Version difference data
________________________________________

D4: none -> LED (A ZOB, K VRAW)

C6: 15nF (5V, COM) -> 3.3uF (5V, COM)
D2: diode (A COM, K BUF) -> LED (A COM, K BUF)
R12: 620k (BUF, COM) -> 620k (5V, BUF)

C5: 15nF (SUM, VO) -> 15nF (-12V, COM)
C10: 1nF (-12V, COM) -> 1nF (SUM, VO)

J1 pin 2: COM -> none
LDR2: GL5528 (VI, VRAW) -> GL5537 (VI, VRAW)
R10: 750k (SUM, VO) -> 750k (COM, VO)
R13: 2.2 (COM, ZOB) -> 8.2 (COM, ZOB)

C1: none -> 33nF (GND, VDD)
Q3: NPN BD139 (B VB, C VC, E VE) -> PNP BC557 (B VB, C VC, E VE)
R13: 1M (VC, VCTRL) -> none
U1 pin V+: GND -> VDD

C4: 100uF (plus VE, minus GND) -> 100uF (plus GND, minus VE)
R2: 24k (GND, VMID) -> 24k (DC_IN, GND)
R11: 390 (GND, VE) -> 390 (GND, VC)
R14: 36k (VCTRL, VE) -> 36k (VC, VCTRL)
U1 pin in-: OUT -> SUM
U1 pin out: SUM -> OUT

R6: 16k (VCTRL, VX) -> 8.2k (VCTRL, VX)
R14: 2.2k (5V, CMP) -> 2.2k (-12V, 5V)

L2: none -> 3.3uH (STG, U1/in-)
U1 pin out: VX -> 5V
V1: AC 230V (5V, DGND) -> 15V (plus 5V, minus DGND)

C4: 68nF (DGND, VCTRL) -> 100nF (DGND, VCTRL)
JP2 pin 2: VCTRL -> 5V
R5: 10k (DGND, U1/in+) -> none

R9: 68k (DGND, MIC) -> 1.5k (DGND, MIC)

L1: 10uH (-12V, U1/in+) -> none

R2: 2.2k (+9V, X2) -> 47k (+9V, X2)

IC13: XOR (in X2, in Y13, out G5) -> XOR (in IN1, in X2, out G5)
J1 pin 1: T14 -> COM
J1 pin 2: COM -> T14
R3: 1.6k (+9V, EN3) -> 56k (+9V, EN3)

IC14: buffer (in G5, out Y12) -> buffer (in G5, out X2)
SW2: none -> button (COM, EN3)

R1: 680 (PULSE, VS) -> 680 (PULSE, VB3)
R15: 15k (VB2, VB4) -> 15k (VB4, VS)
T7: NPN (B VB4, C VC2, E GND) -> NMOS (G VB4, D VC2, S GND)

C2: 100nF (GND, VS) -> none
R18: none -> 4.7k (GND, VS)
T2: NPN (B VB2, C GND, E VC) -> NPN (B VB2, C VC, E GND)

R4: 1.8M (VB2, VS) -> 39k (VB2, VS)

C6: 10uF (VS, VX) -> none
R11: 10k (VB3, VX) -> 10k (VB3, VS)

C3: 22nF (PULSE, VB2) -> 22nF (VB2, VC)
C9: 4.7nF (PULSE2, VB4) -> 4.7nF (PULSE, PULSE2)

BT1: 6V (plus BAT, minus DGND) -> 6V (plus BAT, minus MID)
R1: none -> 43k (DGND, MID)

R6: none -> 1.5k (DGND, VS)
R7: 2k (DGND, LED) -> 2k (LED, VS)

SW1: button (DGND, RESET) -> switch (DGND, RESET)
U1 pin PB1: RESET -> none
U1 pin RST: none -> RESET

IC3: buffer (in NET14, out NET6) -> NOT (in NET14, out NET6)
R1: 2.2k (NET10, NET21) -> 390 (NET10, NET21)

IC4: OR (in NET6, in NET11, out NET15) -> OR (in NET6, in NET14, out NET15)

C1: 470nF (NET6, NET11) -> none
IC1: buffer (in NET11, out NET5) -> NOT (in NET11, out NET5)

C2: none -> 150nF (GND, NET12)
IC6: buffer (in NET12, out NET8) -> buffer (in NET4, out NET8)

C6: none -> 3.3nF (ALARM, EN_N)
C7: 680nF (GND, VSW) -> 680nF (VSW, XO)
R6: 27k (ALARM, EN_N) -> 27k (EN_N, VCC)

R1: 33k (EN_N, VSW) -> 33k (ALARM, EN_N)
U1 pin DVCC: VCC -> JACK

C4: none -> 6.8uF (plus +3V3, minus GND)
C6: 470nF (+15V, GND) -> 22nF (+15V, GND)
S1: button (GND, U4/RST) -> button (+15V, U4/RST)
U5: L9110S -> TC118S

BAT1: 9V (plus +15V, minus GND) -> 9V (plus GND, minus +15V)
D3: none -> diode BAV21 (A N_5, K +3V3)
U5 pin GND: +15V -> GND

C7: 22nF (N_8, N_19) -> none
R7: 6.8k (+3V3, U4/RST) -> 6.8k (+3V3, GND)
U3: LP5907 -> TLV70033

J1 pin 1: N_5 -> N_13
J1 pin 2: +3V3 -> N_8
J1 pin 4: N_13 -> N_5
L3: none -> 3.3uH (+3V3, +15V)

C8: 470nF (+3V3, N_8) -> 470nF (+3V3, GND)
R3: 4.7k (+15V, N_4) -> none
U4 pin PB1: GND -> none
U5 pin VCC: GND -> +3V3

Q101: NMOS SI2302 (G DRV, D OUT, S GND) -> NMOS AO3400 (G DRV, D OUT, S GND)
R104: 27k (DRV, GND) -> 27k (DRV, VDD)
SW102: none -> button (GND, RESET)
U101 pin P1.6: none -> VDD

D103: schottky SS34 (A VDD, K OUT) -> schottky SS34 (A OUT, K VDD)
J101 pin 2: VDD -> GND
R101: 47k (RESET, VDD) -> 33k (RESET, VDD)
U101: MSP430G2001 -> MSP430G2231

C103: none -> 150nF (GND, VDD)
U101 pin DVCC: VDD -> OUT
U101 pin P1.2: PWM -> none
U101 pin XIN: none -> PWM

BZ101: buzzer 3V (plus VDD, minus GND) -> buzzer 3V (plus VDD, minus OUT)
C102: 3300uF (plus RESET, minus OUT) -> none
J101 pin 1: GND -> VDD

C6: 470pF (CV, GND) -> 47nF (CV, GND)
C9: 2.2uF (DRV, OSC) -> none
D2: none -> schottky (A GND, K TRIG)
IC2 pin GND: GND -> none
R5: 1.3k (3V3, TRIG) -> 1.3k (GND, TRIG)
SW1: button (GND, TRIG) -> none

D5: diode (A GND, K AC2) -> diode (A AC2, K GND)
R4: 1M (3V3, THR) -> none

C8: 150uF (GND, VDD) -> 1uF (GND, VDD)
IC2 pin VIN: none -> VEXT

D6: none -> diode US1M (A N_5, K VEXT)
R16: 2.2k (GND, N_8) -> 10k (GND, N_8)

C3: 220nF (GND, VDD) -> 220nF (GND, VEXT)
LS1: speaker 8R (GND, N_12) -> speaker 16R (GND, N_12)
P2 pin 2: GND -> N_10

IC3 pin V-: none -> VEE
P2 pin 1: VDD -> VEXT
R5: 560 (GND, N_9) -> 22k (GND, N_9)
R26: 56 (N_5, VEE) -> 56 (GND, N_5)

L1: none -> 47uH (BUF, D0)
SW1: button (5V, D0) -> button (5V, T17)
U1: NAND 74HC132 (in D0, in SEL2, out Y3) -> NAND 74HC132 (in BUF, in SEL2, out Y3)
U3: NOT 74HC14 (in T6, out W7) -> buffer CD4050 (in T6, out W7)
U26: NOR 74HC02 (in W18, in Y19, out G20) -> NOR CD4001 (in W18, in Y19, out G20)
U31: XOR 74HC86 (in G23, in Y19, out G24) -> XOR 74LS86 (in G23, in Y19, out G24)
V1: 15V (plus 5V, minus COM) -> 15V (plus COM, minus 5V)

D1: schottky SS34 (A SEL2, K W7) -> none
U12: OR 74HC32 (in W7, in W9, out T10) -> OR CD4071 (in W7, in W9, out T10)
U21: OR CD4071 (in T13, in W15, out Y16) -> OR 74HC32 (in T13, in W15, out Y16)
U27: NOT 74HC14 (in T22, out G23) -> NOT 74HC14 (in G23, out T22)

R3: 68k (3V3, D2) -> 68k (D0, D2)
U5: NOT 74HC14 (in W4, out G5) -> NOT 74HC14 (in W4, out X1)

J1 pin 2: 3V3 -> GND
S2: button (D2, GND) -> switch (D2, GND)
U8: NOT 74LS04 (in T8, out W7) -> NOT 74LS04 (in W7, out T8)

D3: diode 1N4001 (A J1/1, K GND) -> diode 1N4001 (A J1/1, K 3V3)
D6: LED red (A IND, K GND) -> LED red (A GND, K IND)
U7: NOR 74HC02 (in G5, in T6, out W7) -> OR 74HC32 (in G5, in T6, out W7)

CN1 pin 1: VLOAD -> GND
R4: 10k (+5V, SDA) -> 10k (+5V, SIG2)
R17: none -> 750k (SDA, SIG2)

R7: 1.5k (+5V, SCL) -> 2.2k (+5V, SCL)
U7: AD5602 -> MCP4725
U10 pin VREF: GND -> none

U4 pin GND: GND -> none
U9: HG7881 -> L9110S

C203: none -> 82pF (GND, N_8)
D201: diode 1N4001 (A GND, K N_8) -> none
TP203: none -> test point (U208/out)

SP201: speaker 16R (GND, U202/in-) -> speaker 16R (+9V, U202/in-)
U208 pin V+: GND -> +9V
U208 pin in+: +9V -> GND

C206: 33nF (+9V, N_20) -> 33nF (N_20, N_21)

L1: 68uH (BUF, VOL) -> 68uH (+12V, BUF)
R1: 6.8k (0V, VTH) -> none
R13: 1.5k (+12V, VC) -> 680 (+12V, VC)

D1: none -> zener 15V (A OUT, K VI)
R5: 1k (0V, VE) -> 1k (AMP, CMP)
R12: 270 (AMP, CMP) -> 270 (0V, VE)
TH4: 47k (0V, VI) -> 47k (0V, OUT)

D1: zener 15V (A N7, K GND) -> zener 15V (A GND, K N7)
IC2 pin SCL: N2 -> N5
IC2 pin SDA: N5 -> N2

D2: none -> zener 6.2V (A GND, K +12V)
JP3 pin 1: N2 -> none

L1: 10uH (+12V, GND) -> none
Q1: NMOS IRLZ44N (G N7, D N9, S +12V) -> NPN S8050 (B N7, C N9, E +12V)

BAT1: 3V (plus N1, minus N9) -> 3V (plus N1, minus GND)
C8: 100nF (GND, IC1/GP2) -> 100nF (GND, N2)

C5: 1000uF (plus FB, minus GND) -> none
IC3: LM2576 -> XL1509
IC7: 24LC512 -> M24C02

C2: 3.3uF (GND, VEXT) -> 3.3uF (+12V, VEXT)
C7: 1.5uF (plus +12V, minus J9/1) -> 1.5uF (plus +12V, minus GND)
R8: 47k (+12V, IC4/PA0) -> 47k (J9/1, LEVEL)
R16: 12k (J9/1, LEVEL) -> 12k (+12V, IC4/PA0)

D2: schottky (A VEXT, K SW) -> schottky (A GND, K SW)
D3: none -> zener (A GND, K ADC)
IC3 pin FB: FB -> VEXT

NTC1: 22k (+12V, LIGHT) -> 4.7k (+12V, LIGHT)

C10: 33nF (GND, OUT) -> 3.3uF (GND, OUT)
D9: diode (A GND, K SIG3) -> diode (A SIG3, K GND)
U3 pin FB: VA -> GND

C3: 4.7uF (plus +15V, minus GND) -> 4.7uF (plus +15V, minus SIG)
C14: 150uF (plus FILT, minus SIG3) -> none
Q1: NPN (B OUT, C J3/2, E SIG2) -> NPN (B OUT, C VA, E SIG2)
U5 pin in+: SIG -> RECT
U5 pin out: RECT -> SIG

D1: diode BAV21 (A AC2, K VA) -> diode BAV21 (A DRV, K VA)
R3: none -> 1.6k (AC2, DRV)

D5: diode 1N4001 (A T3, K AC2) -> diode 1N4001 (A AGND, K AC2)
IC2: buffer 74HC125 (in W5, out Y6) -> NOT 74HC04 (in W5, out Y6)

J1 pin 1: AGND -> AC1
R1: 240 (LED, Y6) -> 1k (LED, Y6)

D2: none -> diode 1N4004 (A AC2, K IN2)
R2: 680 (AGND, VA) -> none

________________________________________

● EXERCISE AIM
Word for word, restate the lines above from the line containing "R9: 68k (DGND, MIC) -> 1.5k (DGND, MIC)" through the line containing "C2: 100nF (GND, VS) -> none", with both included and nothing else.

● EXPECTED OUTPUT
R9: 68k (DGND, MIC) -> 1.5k (DGND, MIC)

L1: 10uH (-12V, U1/in+) -> none

R2: 2.2k (+9V, X2) -> 47k (+9V, X2)

IC13: XOR (in X2, in Y13, out G5) -> XOR (in IN1, in X2, out G5)
J1 pin 1: T14 -> COM
J1 pin 2: COM -> T14
R3: 1.6k (+9V, EN3) -> 56k (+9V, EN3)

IC14: buffer (in G5, out Y12) -> buffer (in G5, out X2)
SW2: none -> button (COM, EN3)

R1: 680 (PULSE, VS) -> 680 (PULSE, VB3)
R15: 15k (VB2, VB4) -> 15k (VB4, VS)
T7: NPN (B VB4, C VC2, E GND) -> NMOS (G VB4, D VC2, S GND)

C2: 100nF (GND, VS) -> none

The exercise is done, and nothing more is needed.